The line containing "yellow pyramid: 9 -> 8" marks the start. Restate it and every following line through the end of the records exactly, and nothing else, leaving out the pictures.

━━━ Material shown

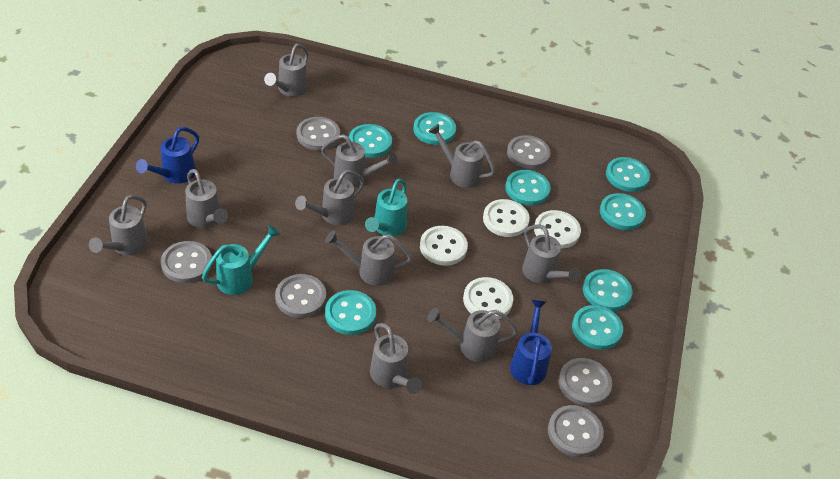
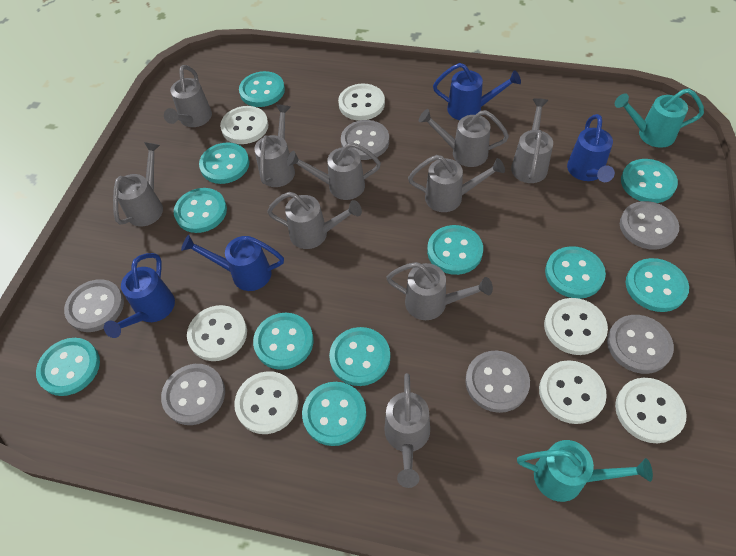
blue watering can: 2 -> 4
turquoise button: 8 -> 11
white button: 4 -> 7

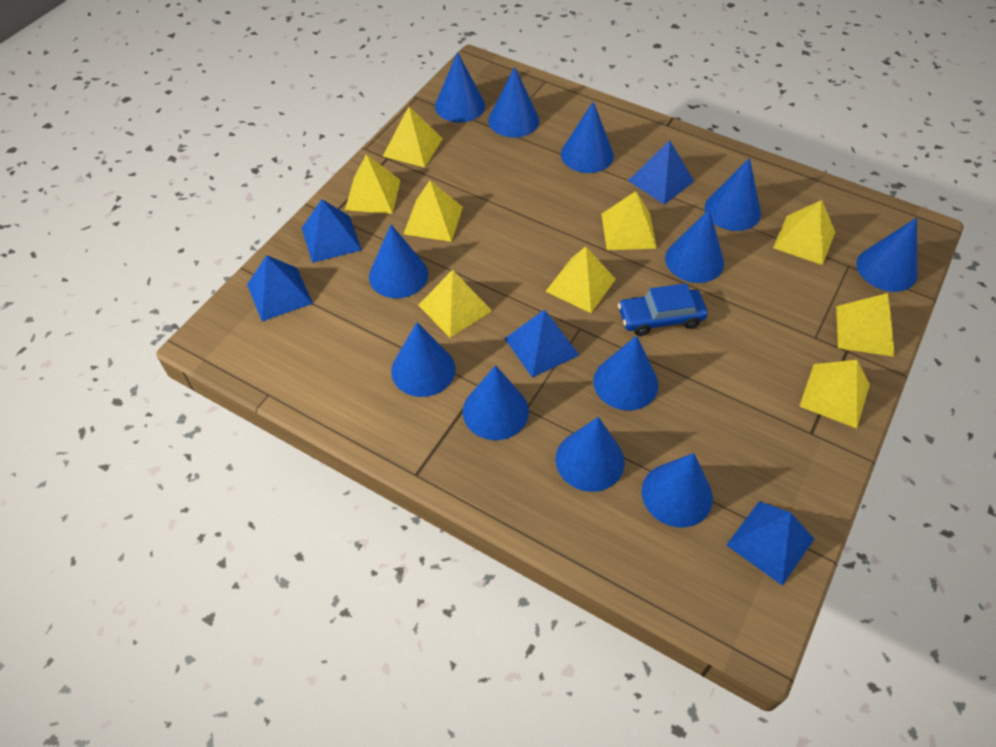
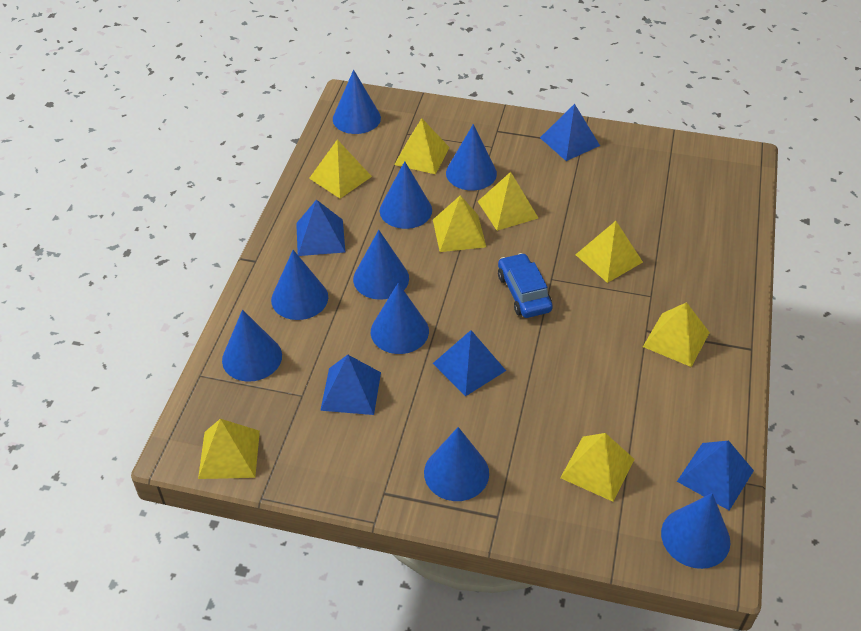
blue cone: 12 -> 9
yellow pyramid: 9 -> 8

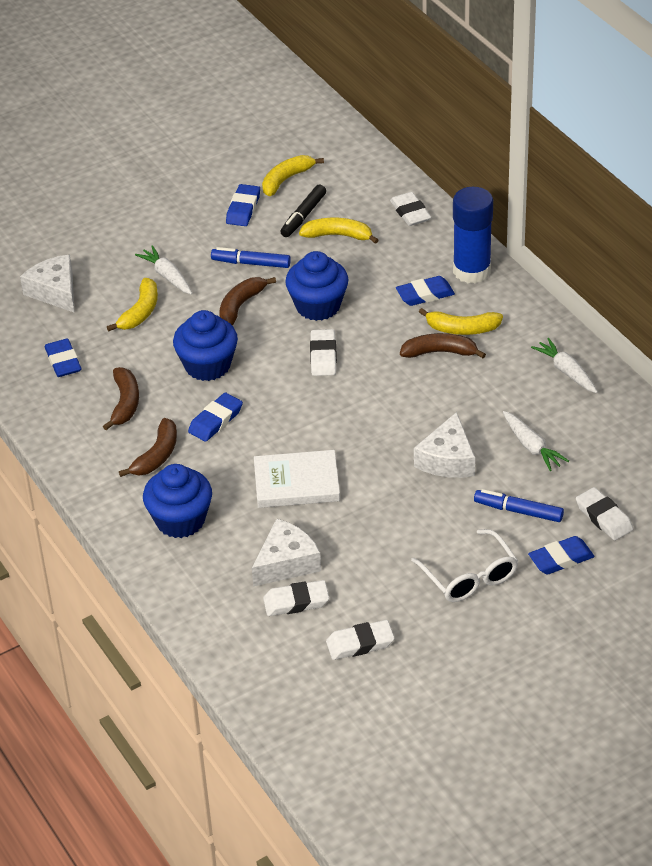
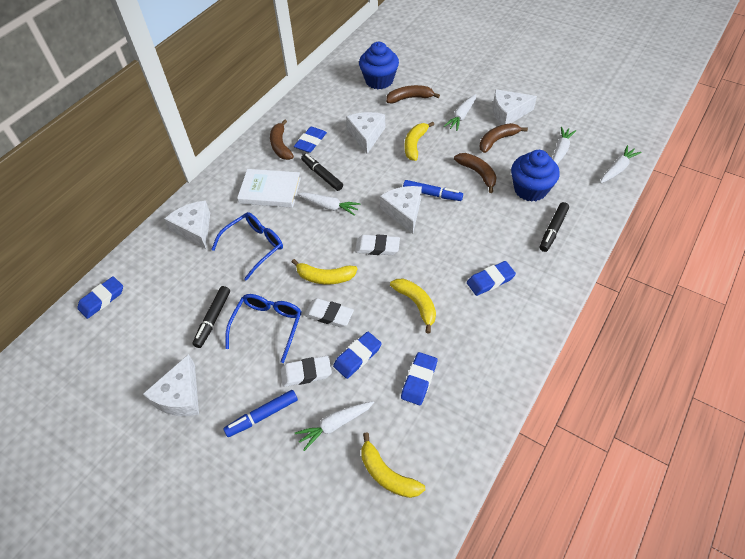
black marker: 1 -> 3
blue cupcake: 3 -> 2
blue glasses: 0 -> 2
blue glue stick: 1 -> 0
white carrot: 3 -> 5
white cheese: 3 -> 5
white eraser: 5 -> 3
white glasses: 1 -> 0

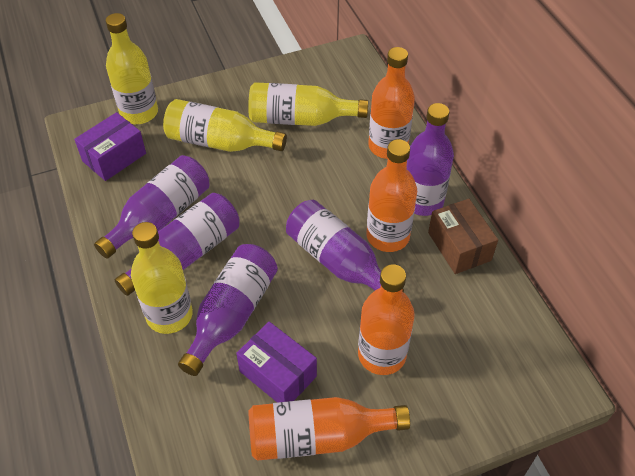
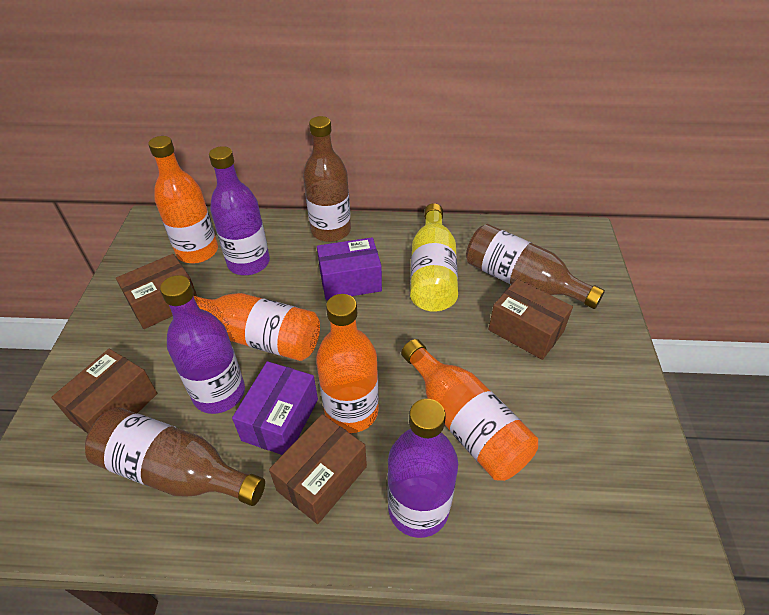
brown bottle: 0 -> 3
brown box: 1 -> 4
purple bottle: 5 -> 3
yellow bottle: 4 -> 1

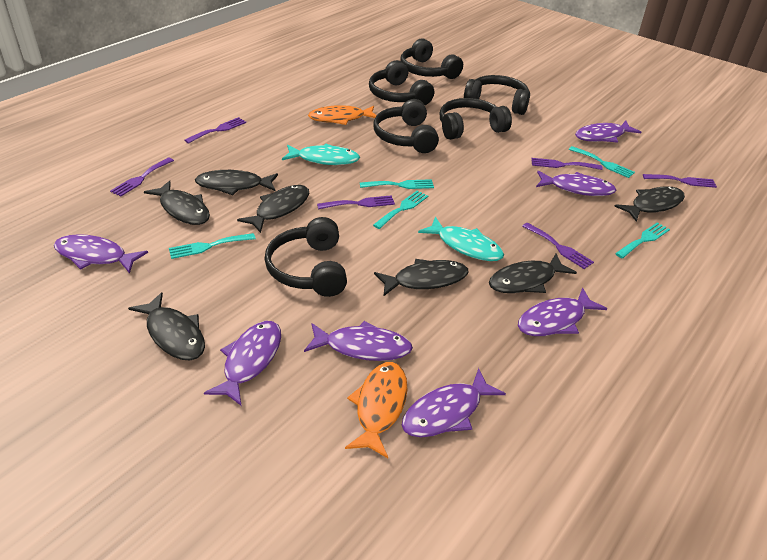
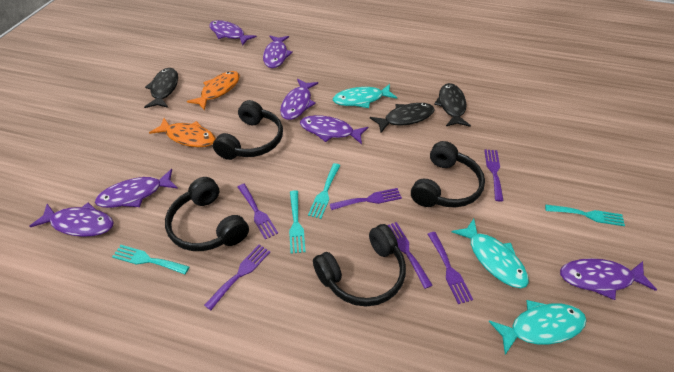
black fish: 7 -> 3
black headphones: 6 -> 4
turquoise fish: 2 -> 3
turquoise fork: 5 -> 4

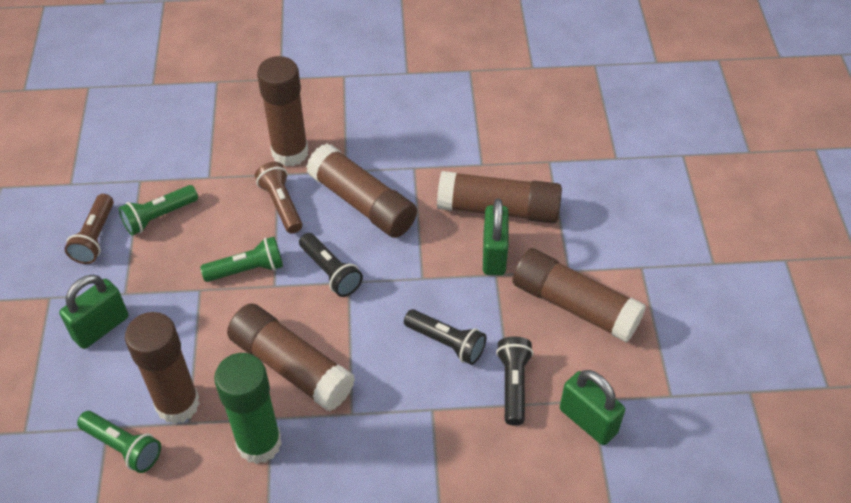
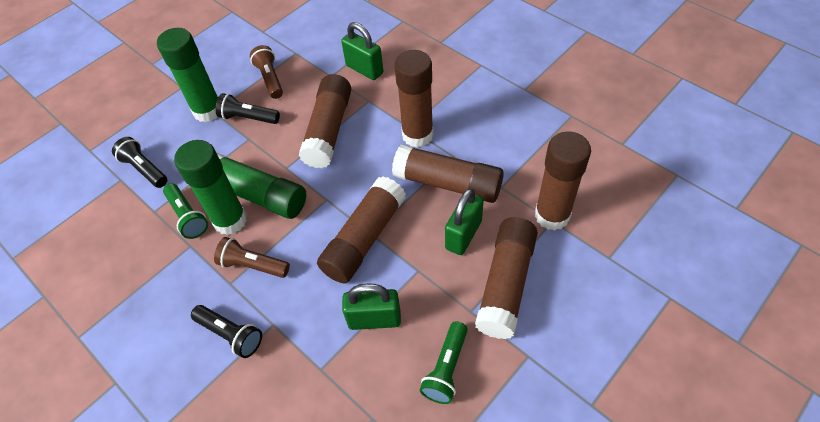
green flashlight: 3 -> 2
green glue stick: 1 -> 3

━━━━━━

# Reply to the exercise
yellow pyramid: 9 -> 8

black marker: 1 -> 3
blue cupcake: 3 -> 2
blue glasses: 0 -> 2
blue glue stick: 1 -> 0
white carrot: 3 -> 5
white cheese: 3 -> 5
white eraser: 5 -> 3
white glasses: 1 -> 0

brown bottle: 0 -> 3
brown box: 1 -> 4
purple bottle: 5 -> 3
yellow bottle: 4 -> 1

black fish: 7 -> 3
black headphones: 6 -> 4
turquoise fish: 2 -> 3
turquoise fork: 5 -> 4

green flashlight: 3 -> 2
green glue stick: 1 -> 3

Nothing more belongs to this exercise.